# LISTED RECORDS
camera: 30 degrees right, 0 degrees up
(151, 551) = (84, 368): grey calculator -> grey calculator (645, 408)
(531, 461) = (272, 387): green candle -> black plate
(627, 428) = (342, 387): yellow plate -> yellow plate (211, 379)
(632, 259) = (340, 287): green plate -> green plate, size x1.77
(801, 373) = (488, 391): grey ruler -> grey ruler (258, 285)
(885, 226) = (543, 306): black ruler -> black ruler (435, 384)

--

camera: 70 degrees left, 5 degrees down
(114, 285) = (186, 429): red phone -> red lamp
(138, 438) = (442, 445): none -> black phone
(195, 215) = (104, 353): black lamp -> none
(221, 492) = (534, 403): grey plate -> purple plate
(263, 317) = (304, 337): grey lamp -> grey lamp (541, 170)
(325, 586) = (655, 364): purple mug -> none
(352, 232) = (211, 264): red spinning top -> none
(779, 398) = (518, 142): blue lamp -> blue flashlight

* * *

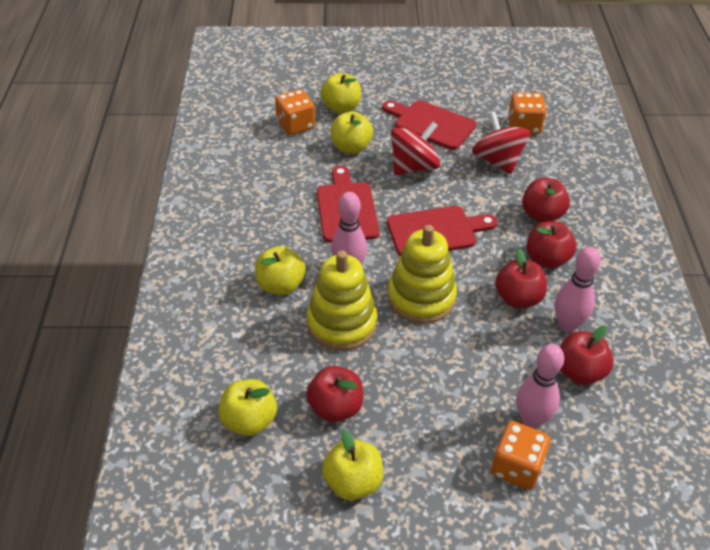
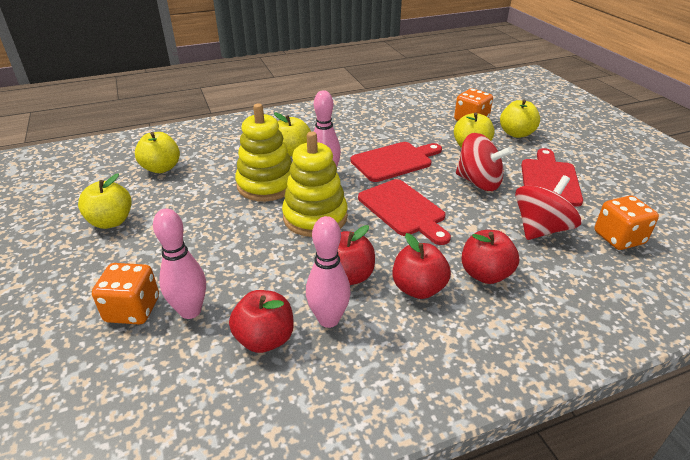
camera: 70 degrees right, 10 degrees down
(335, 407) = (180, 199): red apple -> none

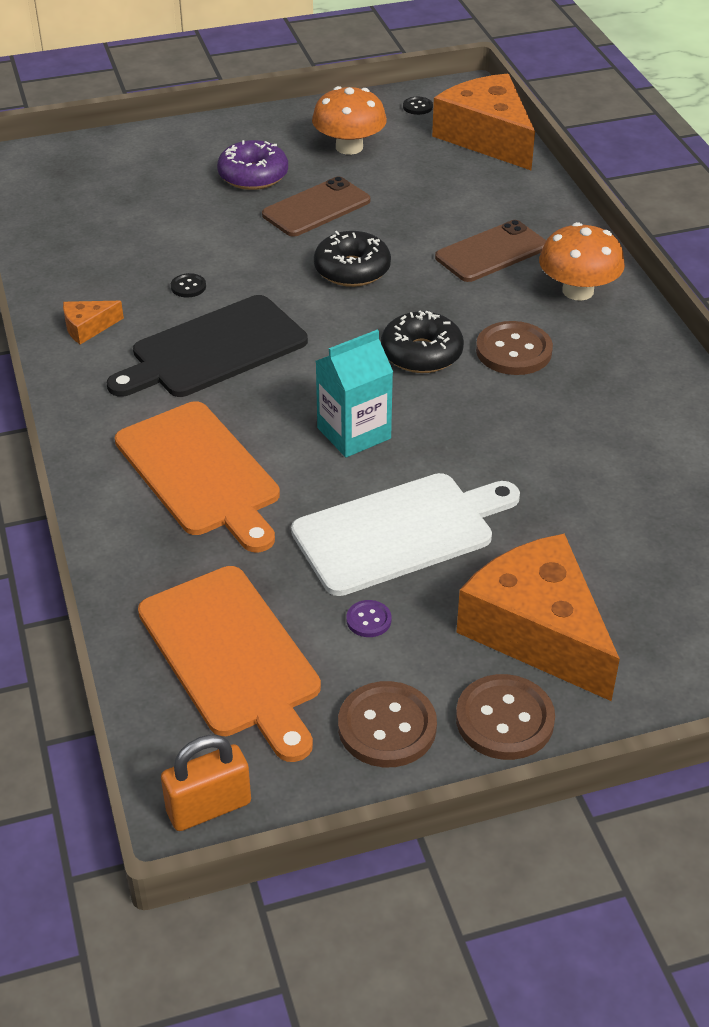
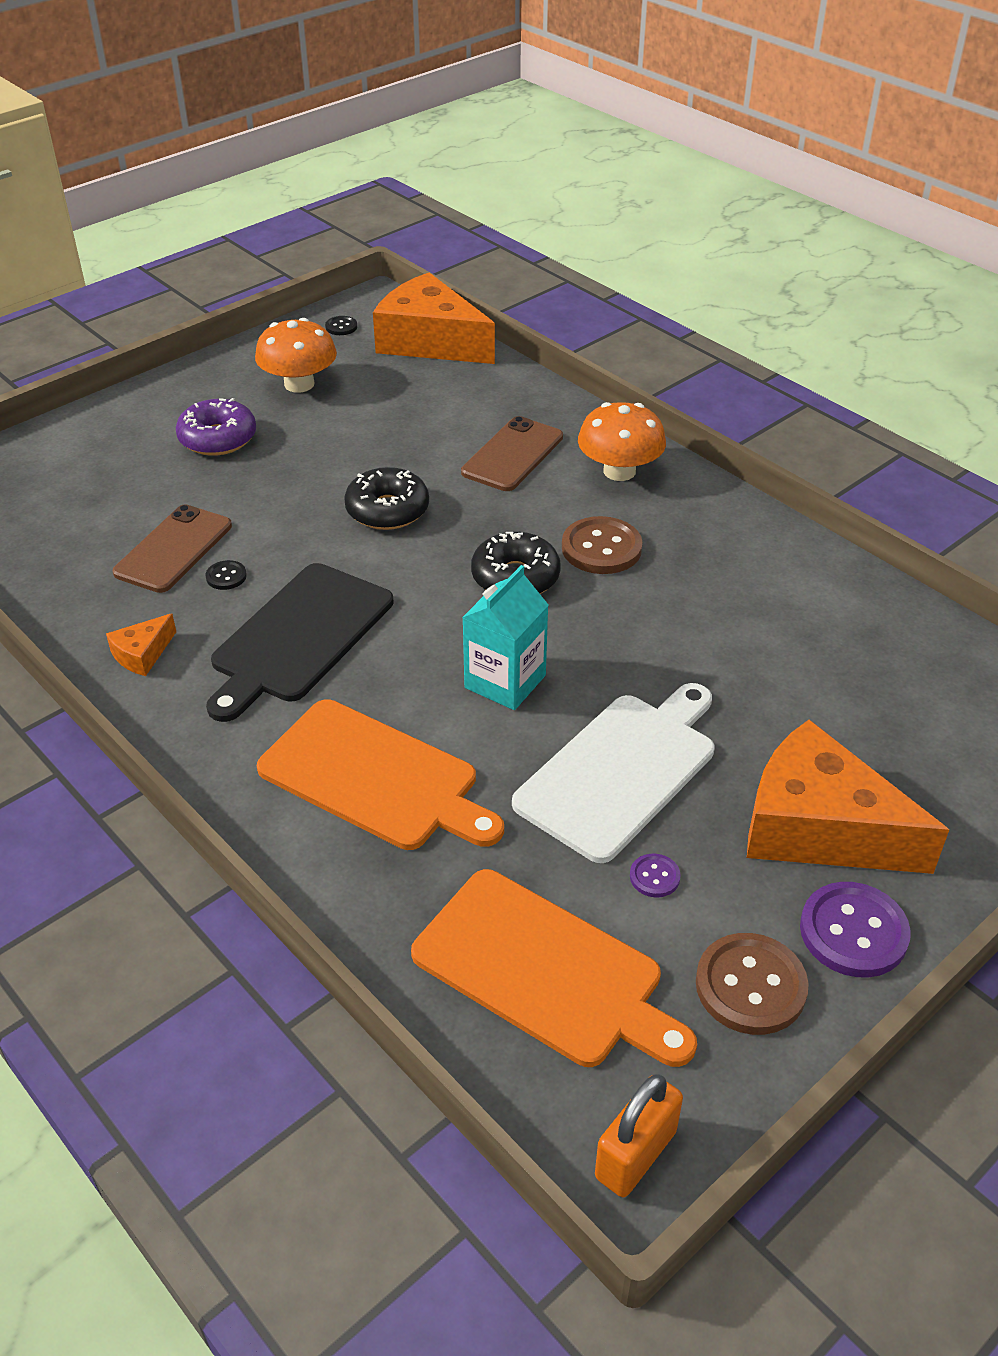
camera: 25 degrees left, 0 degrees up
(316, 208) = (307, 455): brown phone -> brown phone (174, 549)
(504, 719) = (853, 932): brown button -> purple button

# WHAT IS EXPECTED
Please give an exact copy of the lines above, beginning with the line containing "(263, 317) = (304, 337): grey" and running through the line containing "(779, 398) = (518, 142): blue", and of no other lines.

# SOLUTION
(263, 317) = (304, 337): grey lamp -> grey lamp (541, 170)
(325, 586) = (655, 364): purple mug -> none
(352, 232) = (211, 264): red spinning top -> none
(779, 398) = (518, 142): blue lamp -> blue flashlight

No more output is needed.